START Task input

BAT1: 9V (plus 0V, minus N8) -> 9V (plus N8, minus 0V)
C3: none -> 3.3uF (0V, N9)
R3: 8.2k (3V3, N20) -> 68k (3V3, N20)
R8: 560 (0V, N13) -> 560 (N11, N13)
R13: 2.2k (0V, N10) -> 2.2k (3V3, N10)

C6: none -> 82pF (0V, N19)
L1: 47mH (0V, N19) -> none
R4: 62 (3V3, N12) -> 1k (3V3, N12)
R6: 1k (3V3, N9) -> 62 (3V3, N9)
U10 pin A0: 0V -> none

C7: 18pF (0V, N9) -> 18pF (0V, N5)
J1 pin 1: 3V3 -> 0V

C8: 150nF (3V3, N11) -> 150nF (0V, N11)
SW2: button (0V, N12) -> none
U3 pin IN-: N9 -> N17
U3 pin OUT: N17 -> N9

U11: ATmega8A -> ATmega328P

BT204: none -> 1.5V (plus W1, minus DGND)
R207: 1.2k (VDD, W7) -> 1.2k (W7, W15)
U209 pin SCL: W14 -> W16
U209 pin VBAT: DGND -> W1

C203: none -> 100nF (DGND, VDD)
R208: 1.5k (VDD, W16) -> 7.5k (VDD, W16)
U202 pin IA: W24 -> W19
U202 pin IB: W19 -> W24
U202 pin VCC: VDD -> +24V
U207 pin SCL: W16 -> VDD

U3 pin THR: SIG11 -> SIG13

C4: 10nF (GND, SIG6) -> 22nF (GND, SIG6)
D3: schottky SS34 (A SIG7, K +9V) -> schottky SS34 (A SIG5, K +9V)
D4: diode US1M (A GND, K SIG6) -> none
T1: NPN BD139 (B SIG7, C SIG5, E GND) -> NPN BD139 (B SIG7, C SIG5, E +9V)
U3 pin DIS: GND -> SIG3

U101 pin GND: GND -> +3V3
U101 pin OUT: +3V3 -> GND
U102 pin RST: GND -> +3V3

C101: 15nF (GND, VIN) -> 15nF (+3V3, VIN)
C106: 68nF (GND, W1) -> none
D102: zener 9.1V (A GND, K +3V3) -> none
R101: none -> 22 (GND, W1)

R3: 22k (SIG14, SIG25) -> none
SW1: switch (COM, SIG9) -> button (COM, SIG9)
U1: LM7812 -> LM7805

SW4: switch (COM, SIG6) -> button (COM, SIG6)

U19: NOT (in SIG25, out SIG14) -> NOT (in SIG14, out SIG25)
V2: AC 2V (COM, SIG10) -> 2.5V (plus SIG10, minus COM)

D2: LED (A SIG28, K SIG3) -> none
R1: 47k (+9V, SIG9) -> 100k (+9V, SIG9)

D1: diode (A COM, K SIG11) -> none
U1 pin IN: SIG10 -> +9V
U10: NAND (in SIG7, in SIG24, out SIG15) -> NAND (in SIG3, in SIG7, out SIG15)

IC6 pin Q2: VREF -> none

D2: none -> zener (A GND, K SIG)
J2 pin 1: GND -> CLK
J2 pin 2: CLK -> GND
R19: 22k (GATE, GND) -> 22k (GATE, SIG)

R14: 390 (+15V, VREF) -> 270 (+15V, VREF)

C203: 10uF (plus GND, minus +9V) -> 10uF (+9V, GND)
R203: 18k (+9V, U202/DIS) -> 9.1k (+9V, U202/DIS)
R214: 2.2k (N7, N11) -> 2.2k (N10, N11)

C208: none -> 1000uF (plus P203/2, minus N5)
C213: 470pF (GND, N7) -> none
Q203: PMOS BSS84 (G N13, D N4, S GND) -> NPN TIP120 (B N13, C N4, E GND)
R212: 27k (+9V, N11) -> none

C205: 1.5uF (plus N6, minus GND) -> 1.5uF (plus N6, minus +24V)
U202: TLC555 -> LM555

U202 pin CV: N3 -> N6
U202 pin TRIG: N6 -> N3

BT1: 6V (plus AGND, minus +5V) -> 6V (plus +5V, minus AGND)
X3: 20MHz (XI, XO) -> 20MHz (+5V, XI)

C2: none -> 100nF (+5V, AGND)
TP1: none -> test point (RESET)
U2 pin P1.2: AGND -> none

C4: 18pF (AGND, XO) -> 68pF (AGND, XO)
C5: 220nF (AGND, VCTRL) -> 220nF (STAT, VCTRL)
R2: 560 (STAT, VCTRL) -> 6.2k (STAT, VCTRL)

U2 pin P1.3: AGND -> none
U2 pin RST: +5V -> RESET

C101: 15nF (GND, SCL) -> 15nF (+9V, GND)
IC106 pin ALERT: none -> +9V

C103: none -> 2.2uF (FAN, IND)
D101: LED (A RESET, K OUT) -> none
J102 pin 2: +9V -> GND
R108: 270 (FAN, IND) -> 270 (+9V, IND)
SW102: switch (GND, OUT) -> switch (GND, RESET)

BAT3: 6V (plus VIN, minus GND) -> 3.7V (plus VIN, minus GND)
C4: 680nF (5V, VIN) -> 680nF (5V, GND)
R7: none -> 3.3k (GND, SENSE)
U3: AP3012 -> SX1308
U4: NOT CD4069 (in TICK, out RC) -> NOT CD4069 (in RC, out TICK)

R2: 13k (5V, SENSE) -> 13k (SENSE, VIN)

END Task input

*Work item*: From the opening line of the data above through the line that contains "D4: diode US1M (A GND, K SIG6) -> none", please print each line as it stands and only those lines.

*Task output*:
BAT1: 9V (plus 0V, minus N8) -> 9V (plus N8, minus 0V)
C3: none -> 3.3uF (0V, N9)
R3: 8.2k (3V3, N20) -> 68k (3V3, N20)
R8: 560 (0V, N13) -> 560 (N11, N13)
R13: 2.2k (0V, N10) -> 2.2k (3V3, N10)

C6: none -> 82pF (0V, N19)
L1: 47mH (0V, N19) -> none
R4: 62 (3V3, N12) -> 1k (3V3, N12)
R6: 1k (3V3, N9) -> 62 (3V3, N9)
U10 pin A0: 0V -> none

C7: 18pF (0V, N9) -> 18pF (0V, N5)
J1 pin 1: 3V3 -> 0V

C8: 150nF (3V3, N11) -> 150nF (0V, N11)
SW2: button (0V, N12) -> none
U3 pin IN-: N9 -> N17
U3 pin OUT: N17 -> N9

U11: ATmega8A -> ATmega328P

BT204: none -> 1.5V (plus W1, minus DGND)
R207: 1.2k (VDD, W7) -> 1.2k (W7, W15)
U209 pin SCL: W14 -> W16
U209 pin VBAT: DGND -> W1

C203: none -> 100nF (DGND, VDD)
R208: 1.5k (VDD, W16) -> 7.5k (VDD, W16)
U202 pin IA: W24 -> W19
U202 pin IB: W19 -> W24
U202 pin VCC: VDD -> +24V
U207 pin SCL: W16 -> VDD

U3 pin THR: SIG11 -> SIG13

C4: 10nF (GND, SIG6) -> 22nF (GND, SIG6)
D3: schottky SS34 (A SIG7, K +9V) -> schottky SS34 (A SIG5, K +9V)
D4: diode US1M (A GND, K SIG6) -> none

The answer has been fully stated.